Retype the entries below exactly, dropping the images.

------ RECORDS

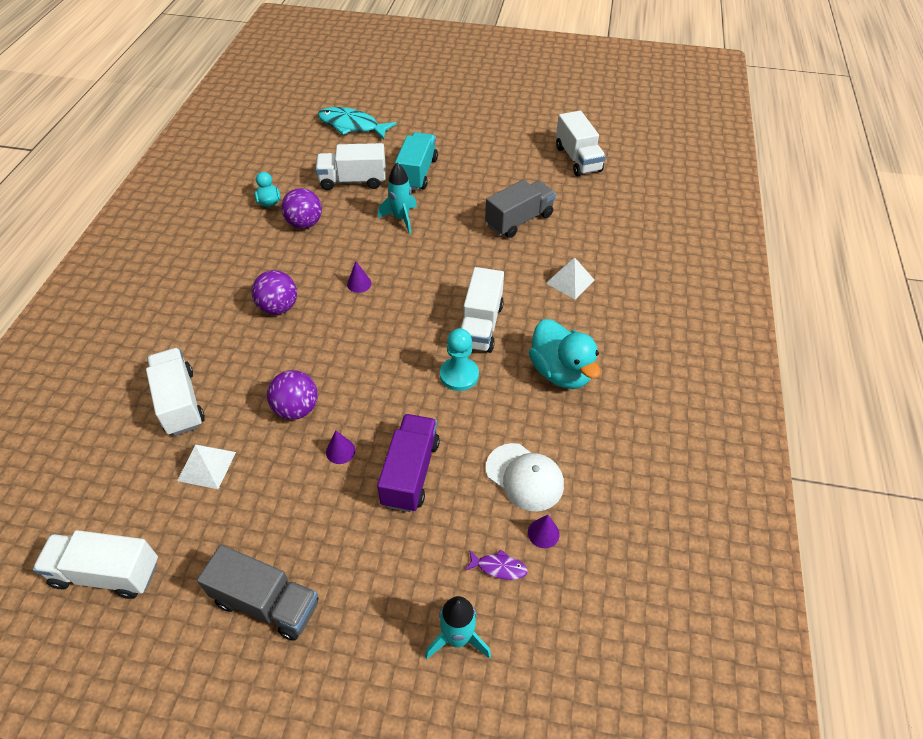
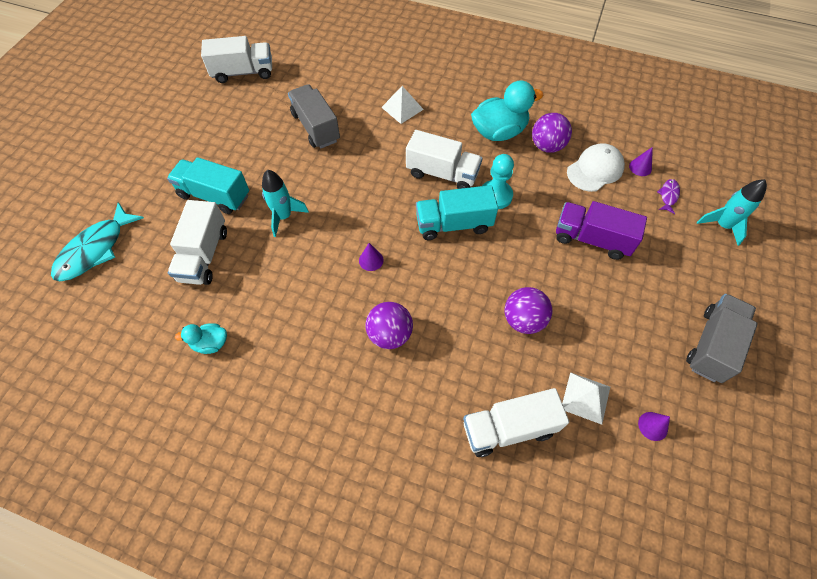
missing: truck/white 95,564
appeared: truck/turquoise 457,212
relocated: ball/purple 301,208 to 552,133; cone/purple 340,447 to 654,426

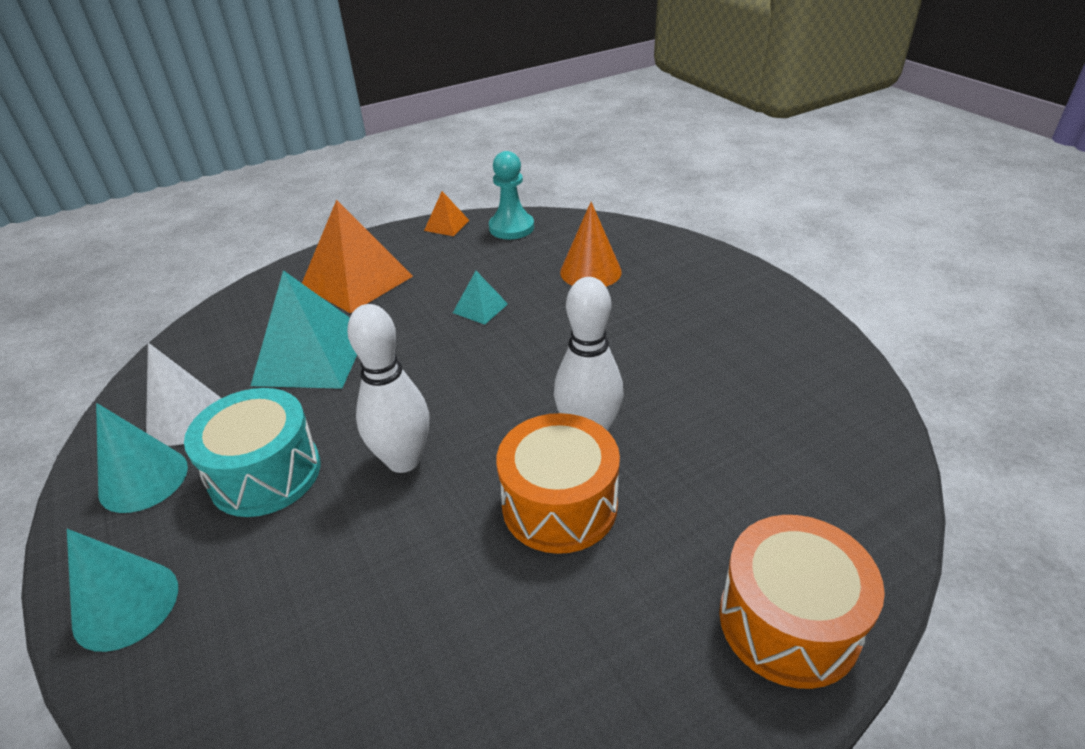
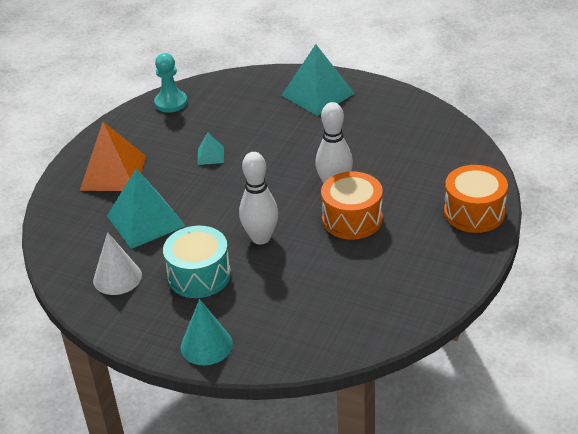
missing: cone/turquoise 142,458; pyramid/orange 447,213; cone/orange 591,244
appeared: pyramid/turquoise 318,80

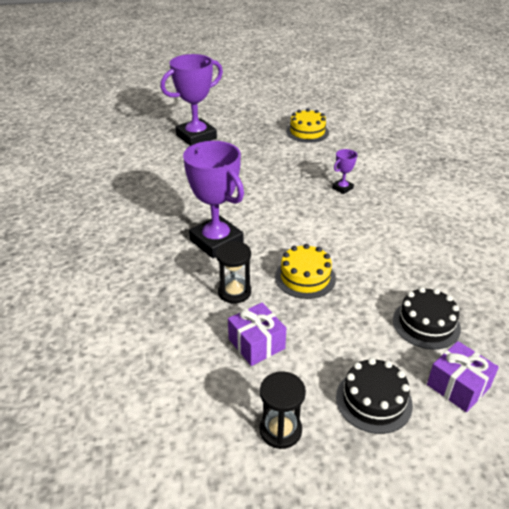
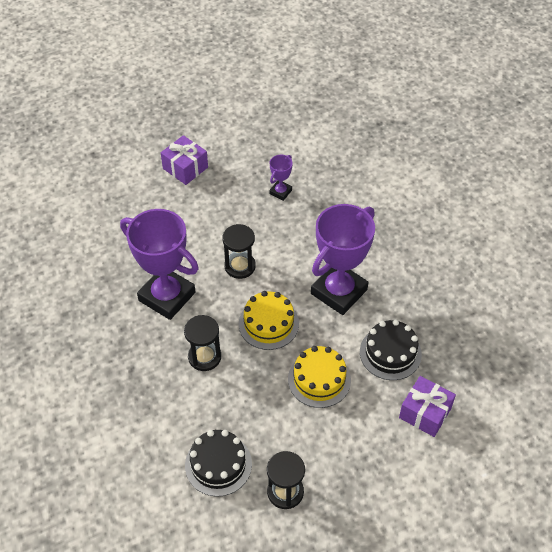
appeared: hourglass/black 239,251
relocated: trophy/purple 191,100 to 343,259; gift/purple 257,334 to 184,160; cake/yellow 307,125 to 319,377; cake/black 374,396 to 218,463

------------

RESPONSE FOR THIS EXERCISE:
missing: truck/white 95,564
appeared: truck/turquoise 457,212
relocated: ball/purple 301,208 to 552,133; cone/purple 340,447 to 654,426

missing: cone/turquoise 142,458; pyramid/orange 447,213; cone/orange 591,244
appeared: pyramid/turquoise 318,80

appeared: hourglass/black 239,251
relocated: trophy/purple 191,100 to 343,259; gift/purple 257,334 to 184,160; cake/yellow 307,125 to 319,377; cake/black 374,396 to 218,463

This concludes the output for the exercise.